• [WHAT YOU NEED TO DO]: Every line of the records below that holds the word "grey" should be copied out.

──────── RECORDS TO PROCESS ────────

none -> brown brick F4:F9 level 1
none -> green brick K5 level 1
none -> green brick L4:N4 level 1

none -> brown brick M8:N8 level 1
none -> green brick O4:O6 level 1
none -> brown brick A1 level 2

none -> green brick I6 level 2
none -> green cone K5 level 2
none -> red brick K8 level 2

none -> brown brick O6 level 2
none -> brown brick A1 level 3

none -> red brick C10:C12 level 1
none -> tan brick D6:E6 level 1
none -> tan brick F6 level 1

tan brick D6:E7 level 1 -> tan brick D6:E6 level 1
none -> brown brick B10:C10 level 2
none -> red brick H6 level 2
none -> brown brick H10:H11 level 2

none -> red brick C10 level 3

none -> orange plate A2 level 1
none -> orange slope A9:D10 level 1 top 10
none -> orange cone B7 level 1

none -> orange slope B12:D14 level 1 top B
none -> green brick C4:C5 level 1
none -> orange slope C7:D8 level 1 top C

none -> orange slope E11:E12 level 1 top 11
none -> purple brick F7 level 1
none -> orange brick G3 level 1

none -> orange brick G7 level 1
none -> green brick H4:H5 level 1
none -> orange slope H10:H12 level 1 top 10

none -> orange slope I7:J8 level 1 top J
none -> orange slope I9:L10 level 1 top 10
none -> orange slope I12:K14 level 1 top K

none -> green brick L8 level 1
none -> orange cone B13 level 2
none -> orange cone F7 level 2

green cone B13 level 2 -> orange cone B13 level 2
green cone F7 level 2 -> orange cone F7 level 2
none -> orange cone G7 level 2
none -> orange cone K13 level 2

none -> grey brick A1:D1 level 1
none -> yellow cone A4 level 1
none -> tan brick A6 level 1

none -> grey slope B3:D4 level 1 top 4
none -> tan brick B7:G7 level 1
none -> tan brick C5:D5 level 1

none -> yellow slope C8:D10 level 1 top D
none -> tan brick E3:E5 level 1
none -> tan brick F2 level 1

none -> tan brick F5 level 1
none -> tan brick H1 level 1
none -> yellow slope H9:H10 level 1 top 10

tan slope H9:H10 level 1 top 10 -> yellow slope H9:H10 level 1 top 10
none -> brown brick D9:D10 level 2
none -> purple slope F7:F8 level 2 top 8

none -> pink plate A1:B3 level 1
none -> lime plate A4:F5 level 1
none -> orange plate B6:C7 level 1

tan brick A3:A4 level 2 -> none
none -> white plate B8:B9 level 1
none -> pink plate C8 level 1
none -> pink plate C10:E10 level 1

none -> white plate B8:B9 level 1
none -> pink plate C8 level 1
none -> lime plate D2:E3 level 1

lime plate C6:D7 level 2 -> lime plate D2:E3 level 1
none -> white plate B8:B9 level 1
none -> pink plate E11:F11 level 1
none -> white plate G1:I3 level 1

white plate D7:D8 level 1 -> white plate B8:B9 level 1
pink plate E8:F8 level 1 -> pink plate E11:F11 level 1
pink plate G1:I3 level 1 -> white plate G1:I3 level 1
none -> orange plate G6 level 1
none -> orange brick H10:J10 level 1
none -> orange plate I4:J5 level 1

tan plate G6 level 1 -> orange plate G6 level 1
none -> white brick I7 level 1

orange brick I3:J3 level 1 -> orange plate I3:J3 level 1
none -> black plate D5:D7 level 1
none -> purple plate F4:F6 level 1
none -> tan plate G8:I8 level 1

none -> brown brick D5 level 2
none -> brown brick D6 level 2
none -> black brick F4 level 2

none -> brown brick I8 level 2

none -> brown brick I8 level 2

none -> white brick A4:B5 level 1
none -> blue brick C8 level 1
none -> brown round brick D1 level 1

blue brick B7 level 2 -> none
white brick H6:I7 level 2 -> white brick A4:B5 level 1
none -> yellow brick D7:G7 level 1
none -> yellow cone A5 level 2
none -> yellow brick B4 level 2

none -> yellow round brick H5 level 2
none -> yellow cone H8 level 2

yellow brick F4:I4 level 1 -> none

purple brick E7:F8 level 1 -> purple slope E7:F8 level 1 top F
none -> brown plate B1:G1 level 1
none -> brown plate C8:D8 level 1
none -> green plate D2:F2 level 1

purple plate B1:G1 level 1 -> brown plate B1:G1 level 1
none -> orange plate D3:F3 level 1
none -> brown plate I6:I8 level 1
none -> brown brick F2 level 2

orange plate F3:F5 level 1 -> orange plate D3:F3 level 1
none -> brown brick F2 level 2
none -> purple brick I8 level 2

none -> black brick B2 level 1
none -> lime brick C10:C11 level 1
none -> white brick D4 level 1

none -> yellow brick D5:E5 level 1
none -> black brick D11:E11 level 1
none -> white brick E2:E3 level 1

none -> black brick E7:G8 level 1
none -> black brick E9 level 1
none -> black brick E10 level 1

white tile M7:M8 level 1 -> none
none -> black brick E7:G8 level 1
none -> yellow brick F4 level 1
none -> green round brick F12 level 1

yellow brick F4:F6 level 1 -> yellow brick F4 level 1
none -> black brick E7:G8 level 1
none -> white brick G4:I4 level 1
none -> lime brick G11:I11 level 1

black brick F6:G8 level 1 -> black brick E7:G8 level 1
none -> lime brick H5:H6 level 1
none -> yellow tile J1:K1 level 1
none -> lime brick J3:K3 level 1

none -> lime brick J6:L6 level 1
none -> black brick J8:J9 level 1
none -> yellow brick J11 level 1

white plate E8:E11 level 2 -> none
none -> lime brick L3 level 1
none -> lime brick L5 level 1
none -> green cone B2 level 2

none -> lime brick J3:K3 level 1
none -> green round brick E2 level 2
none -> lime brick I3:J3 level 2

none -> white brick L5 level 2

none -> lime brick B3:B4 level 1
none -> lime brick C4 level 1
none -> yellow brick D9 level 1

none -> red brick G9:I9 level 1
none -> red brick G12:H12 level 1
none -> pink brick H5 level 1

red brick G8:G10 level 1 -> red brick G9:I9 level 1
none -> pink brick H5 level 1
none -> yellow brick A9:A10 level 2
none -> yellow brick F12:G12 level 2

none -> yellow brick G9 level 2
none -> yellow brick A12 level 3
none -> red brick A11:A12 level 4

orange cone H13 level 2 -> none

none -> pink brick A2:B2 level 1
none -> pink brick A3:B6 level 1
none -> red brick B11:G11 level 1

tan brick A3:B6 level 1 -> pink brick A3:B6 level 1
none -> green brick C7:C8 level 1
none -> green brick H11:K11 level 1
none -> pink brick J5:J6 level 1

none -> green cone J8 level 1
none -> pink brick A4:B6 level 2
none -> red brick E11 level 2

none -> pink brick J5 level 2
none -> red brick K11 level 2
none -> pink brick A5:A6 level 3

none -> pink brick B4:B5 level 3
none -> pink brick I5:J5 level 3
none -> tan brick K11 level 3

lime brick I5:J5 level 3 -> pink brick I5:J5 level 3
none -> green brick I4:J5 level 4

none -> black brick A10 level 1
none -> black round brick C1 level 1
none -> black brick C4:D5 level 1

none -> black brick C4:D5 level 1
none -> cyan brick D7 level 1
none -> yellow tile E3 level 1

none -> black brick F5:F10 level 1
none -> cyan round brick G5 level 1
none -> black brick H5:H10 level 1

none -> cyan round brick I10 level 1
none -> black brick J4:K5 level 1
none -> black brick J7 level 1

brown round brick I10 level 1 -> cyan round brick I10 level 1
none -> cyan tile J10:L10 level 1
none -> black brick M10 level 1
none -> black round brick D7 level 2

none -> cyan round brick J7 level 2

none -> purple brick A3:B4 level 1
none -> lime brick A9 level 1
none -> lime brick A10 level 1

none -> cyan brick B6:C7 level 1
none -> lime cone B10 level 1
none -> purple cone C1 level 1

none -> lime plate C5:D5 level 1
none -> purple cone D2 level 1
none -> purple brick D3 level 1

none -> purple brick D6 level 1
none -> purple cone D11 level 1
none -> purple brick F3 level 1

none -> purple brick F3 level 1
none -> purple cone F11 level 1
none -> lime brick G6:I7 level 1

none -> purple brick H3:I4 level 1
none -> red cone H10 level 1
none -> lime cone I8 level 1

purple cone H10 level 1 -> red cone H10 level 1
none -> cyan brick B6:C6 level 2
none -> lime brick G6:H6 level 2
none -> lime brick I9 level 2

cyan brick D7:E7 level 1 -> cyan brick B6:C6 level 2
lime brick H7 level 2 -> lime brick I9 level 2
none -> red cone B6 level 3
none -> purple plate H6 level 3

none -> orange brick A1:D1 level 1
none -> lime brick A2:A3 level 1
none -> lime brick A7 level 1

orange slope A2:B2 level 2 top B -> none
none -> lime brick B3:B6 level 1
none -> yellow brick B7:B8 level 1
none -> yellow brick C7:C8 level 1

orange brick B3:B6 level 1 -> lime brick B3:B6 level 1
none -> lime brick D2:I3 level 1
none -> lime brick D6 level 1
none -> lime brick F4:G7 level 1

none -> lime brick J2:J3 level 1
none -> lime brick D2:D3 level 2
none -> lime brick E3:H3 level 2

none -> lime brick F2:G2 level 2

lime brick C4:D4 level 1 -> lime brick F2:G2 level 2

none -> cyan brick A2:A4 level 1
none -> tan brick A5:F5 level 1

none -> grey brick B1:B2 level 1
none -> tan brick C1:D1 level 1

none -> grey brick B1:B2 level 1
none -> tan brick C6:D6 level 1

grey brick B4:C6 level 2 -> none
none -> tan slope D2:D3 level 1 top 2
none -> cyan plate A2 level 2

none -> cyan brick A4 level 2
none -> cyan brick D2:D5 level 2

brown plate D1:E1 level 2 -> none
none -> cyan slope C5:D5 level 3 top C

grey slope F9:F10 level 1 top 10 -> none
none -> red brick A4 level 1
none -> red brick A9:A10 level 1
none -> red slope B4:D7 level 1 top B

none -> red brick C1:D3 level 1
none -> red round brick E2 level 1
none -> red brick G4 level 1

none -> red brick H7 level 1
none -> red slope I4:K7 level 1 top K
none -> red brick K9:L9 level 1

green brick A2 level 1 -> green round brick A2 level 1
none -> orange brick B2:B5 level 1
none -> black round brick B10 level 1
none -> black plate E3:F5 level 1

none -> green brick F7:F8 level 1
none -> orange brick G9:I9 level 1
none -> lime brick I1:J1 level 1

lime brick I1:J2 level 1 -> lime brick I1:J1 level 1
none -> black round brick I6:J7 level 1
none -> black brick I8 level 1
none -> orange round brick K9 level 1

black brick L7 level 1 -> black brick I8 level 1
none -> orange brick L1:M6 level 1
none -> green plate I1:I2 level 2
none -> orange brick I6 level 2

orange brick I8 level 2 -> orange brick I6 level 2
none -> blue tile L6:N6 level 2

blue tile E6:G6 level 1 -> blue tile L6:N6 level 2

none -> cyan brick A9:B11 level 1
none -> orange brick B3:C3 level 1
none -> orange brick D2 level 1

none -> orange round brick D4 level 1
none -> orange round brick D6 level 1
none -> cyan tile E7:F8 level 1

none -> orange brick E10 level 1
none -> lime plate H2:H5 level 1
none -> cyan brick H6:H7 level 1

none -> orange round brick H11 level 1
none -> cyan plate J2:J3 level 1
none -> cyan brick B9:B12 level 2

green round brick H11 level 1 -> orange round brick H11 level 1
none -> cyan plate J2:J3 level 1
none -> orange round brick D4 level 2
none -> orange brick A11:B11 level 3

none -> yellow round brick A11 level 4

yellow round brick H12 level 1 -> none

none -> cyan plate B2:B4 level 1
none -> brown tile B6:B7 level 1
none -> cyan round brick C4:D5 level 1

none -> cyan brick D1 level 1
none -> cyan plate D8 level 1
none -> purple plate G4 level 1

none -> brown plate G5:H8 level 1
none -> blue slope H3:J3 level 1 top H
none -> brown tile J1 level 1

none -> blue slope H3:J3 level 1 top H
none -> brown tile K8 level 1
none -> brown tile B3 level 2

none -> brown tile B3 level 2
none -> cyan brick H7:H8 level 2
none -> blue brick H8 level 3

────────

• [OUTPUT FOR THIS EXERCISE]:
none -> grey brick A1:D1 level 1
none -> grey slope B3:D4 level 1 top 4
none -> grey brick B1:B2 level 1
none -> grey brick B1:B2 level 1
grey brick B4:C6 level 2 -> none
grey slope F9:F10 level 1 top 10 -> none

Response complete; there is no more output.